WHAT IS REQUIRED
Only the lines from the one with "green capsule: 2 -> 3" through the last line of the records below belong in your answer, reproduced exactly and with the pictures left out.

---+---

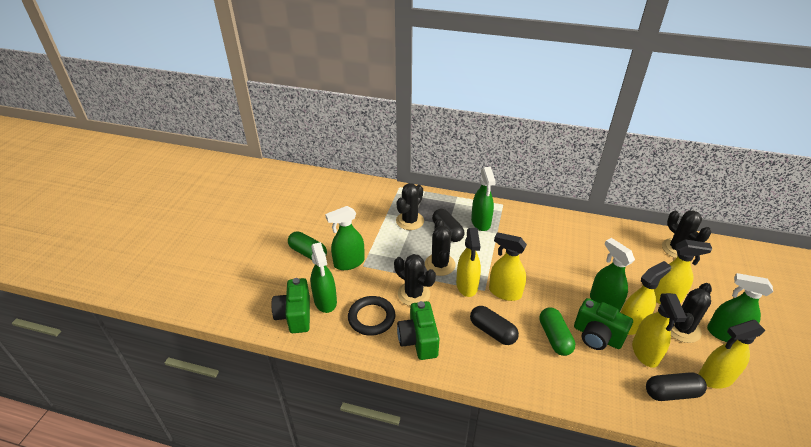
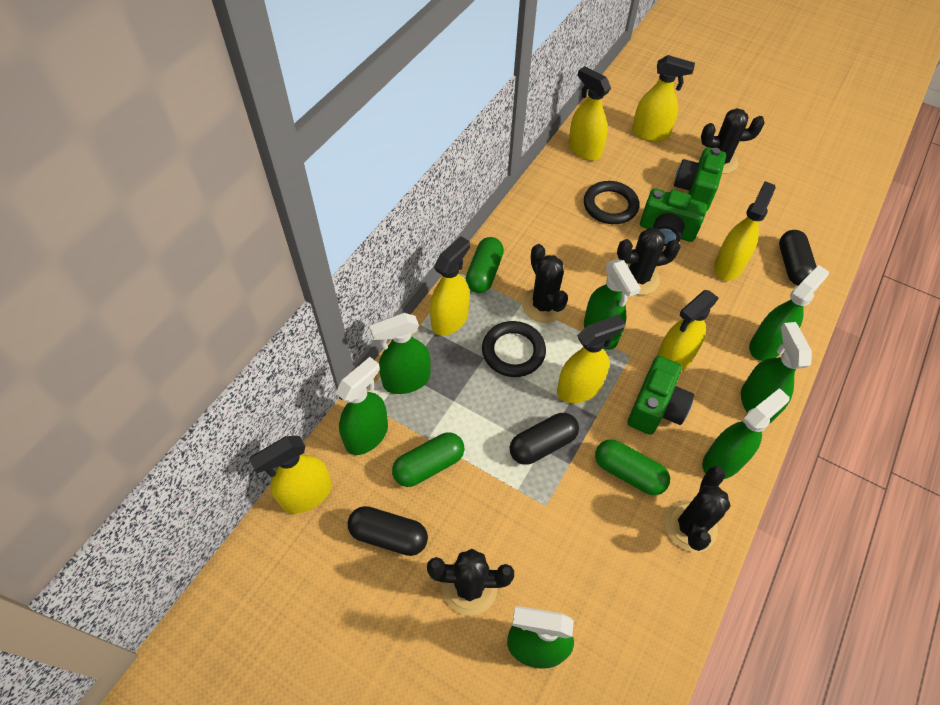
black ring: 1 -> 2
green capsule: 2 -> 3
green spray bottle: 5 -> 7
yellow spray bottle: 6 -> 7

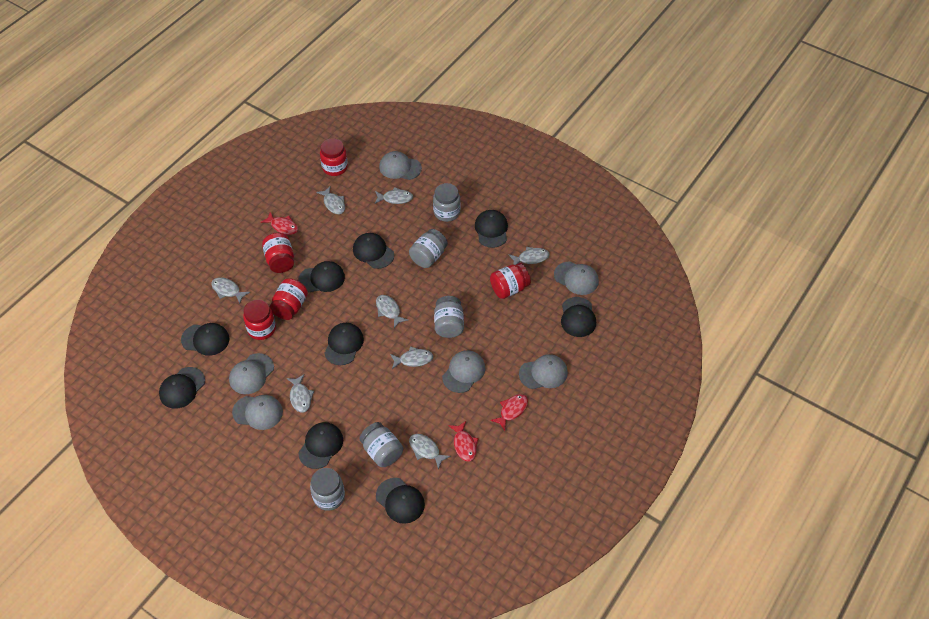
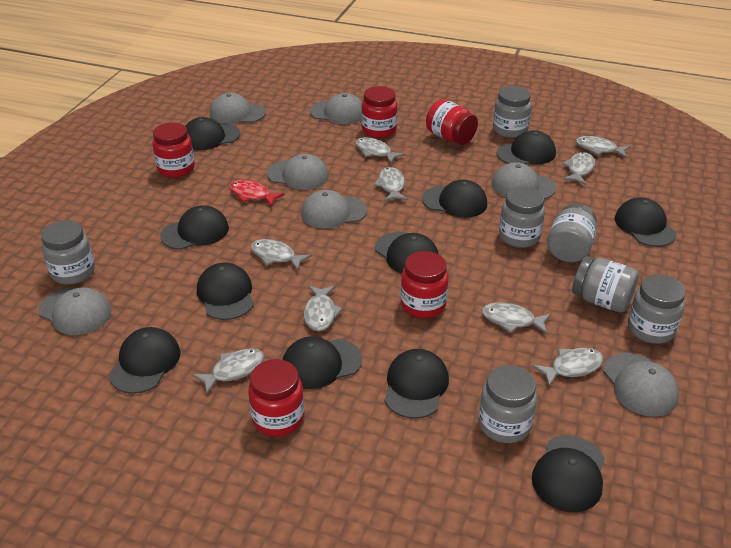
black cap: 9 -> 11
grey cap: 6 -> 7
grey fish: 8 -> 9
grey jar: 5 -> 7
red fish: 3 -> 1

---+---

RESPONSE BELOW
green capsule: 2 -> 3
green spray bottle: 5 -> 7
yellow spray bottle: 6 -> 7

black cap: 9 -> 11
grey cap: 6 -> 7
grey fish: 8 -> 9
grey jar: 5 -> 7
red fish: 3 -> 1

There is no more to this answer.